** Opening RECORDS TO USE block **

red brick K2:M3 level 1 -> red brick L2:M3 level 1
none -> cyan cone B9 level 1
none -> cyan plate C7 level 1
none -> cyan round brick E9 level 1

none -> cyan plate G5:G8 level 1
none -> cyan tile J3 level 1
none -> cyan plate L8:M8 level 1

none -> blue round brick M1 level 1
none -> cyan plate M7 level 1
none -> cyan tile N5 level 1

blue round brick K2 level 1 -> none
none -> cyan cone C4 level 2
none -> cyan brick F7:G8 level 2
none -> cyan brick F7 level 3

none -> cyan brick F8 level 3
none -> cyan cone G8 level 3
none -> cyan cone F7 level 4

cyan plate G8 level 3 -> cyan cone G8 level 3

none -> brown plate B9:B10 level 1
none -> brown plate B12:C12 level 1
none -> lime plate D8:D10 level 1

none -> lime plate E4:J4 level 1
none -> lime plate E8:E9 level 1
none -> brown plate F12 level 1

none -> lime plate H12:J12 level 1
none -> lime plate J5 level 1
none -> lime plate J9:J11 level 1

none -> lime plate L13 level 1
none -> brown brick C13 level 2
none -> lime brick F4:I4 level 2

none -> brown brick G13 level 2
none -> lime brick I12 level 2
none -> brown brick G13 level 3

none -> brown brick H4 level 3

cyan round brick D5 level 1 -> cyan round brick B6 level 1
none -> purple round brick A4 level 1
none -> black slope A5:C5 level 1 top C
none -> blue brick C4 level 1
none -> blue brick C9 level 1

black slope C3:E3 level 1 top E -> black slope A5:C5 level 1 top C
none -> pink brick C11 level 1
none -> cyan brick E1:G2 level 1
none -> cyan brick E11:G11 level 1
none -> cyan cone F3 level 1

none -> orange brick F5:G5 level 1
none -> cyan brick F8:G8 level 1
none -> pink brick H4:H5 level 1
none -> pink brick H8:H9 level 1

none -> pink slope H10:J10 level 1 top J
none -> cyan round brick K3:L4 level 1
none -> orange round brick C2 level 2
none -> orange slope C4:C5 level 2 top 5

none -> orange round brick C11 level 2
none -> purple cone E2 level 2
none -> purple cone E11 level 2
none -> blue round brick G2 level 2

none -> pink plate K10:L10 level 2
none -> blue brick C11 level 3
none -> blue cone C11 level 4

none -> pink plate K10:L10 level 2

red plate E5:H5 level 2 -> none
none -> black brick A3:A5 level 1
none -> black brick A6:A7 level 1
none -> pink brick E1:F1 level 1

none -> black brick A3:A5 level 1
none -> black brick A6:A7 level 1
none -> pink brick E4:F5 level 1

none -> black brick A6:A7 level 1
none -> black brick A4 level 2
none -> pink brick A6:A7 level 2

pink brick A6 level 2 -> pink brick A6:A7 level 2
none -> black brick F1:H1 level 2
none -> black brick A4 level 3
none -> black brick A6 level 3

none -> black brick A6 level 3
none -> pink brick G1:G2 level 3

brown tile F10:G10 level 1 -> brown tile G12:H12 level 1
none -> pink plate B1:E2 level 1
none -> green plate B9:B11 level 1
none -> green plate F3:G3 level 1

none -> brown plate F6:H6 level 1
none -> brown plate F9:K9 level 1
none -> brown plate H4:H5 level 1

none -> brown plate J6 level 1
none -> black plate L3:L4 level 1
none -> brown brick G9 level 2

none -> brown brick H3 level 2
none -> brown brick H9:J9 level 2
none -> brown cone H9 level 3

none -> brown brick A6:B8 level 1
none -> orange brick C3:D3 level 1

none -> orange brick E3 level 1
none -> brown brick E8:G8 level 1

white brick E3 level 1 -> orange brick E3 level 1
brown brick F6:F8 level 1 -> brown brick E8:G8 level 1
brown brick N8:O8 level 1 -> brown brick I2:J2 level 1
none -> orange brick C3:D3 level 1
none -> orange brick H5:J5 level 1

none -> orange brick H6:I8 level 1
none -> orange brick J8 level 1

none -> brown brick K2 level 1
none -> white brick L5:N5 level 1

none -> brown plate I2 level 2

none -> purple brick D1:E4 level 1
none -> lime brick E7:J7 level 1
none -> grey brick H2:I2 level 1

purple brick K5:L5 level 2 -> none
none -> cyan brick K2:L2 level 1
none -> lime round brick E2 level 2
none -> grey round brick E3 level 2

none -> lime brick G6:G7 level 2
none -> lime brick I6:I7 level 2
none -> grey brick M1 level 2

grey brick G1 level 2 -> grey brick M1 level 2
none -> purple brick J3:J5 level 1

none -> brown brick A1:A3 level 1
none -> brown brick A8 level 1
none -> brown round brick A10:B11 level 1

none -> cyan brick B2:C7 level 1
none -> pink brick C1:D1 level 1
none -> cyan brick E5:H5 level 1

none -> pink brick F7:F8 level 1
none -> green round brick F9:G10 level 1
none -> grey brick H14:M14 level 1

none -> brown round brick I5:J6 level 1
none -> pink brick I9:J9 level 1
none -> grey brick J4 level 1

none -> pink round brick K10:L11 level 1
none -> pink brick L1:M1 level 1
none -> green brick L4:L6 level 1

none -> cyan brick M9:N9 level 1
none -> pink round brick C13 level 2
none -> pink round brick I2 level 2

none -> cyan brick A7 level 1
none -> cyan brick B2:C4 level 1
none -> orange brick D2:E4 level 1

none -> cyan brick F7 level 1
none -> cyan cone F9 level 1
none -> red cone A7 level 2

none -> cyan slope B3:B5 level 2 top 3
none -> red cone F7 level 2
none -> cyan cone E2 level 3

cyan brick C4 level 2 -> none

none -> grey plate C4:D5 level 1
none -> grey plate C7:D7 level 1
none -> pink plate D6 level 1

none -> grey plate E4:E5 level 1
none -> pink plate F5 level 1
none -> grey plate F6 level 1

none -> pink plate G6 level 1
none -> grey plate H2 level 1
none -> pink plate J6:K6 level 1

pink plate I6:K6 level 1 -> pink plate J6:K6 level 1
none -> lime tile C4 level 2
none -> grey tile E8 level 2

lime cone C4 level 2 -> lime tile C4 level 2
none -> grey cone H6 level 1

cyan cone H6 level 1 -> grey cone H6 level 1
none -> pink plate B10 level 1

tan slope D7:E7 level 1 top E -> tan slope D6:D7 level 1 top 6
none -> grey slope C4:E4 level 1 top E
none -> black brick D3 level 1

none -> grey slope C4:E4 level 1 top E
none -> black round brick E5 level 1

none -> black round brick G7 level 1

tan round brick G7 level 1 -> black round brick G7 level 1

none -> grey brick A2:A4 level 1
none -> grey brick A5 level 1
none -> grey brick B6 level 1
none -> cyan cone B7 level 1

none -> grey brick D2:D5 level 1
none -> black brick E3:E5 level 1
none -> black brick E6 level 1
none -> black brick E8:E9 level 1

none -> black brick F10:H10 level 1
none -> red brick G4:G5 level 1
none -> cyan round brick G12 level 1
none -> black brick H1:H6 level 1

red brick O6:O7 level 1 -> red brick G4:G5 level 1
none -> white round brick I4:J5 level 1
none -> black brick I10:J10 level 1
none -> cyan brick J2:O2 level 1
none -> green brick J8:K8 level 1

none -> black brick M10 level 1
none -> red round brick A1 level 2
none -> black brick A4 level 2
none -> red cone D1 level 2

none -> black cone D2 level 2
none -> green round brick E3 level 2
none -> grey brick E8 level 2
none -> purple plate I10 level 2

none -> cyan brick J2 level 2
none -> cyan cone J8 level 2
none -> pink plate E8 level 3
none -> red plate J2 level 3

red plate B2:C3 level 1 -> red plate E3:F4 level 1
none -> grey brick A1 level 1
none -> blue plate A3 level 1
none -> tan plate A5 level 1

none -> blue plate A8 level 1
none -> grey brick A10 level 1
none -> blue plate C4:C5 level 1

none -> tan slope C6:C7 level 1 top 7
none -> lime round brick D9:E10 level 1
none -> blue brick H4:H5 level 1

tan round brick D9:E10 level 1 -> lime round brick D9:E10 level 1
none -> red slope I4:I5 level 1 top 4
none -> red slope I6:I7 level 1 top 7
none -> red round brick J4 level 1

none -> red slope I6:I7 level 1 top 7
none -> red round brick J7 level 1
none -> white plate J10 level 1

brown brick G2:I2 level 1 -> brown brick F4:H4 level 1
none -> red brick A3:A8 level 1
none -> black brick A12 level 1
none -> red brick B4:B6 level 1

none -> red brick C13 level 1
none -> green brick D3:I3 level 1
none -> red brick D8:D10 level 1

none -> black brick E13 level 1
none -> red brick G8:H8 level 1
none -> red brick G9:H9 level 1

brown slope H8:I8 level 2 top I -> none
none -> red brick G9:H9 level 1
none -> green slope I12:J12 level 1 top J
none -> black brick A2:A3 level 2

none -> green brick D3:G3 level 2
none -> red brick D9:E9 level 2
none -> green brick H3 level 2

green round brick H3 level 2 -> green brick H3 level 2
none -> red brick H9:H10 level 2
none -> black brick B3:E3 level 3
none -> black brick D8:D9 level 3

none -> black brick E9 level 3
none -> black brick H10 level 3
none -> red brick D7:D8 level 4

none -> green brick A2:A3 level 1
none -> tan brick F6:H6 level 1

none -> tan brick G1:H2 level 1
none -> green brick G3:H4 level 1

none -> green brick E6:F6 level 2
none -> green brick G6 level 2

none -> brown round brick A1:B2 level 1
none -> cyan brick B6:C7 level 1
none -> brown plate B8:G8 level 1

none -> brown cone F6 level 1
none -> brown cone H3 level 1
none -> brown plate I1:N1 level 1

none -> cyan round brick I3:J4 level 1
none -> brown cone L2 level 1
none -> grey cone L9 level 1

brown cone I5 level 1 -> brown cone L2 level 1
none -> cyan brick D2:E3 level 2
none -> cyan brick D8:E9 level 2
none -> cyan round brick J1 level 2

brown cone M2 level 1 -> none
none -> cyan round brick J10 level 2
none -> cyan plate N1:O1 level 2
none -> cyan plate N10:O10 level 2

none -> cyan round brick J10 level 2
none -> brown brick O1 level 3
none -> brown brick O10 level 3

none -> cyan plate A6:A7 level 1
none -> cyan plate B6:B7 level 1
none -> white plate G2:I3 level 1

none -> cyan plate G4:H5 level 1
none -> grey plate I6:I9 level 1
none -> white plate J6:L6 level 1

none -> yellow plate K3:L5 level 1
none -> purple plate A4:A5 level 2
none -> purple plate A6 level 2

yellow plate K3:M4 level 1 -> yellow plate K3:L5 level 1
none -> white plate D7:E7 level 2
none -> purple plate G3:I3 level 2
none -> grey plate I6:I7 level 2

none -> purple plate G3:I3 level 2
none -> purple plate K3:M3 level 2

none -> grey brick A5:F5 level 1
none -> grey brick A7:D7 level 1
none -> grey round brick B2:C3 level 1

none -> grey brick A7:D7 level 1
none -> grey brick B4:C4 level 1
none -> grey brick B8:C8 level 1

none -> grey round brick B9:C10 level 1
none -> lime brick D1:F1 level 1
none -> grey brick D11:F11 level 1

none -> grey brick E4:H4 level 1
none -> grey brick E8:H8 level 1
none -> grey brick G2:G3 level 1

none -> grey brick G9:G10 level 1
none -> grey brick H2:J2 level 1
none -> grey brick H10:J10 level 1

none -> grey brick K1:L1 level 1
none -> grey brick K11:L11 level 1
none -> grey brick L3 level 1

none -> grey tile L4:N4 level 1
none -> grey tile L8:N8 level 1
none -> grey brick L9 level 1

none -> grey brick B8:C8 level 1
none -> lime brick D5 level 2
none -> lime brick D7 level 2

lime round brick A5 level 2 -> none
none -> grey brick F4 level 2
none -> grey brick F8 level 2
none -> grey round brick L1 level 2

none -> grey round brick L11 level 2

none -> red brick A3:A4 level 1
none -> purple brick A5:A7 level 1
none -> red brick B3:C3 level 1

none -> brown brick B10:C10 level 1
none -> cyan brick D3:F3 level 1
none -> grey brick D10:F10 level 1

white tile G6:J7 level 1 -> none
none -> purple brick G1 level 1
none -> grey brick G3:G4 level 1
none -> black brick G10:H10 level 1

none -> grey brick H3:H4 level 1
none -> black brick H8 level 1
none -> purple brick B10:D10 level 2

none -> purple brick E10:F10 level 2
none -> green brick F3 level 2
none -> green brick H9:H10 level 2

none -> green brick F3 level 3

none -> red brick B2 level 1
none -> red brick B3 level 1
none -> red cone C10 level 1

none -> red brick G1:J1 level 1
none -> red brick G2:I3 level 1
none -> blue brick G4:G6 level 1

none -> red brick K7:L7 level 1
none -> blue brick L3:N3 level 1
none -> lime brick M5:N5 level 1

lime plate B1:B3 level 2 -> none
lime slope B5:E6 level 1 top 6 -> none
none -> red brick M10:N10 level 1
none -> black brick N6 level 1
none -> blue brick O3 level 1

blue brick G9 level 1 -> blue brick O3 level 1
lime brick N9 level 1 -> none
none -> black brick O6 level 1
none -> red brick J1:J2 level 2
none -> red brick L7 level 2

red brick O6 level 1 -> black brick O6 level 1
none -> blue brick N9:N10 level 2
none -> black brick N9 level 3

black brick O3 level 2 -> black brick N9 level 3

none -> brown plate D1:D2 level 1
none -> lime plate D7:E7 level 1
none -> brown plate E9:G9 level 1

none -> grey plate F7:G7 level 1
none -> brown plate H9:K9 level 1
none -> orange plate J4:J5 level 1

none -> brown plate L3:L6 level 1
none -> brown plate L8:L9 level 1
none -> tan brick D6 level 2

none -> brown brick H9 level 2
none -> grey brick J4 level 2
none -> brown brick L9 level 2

** Closing RECORDS TO USE block **

Where the listing above has a line with "none -> purple cone E11 level 2", start there, and output every line exactly through the line with "none -> brown brick G9 level 2", which is also included.

## RESPONSE BELOW
none -> purple cone E11 level 2
none -> blue round brick G2 level 2

none -> pink plate K10:L10 level 2
none -> blue brick C11 level 3
none -> blue cone C11 level 4

none -> pink plate K10:L10 level 2

red plate E5:H5 level 2 -> none
none -> black brick A3:A5 level 1
none -> black brick A6:A7 level 1
none -> pink brick E1:F1 level 1

none -> black brick A3:A5 level 1
none -> black brick A6:A7 level 1
none -> pink brick E4:F5 level 1

none -> black brick A6:A7 level 1
none -> black brick A4 level 2
none -> pink brick A6:A7 level 2

pink brick A6 level 2 -> pink brick A6:A7 level 2
none -> black brick F1:H1 level 2
none -> black brick A4 level 3
none -> black brick A6 level 3

none -> black brick A6 level 3
none -> pink brick G1:G2 level 3

brown tile F10:G10 level 1 -> brown tile G12:H12 level 1
none -> pink plate B1:E2 level 1
none -> green plate B9:B11 level 1
none -> green plate F3:G3 level 1

none -> brown plate F6:H6 level 1
none -> brown plate F9:K9 level 1
none -> brown plate H4:H5 level 1

none -> brown plate J6 level 1
none -> black plate L3:L4 level 1
none -> brown brick G9 level 2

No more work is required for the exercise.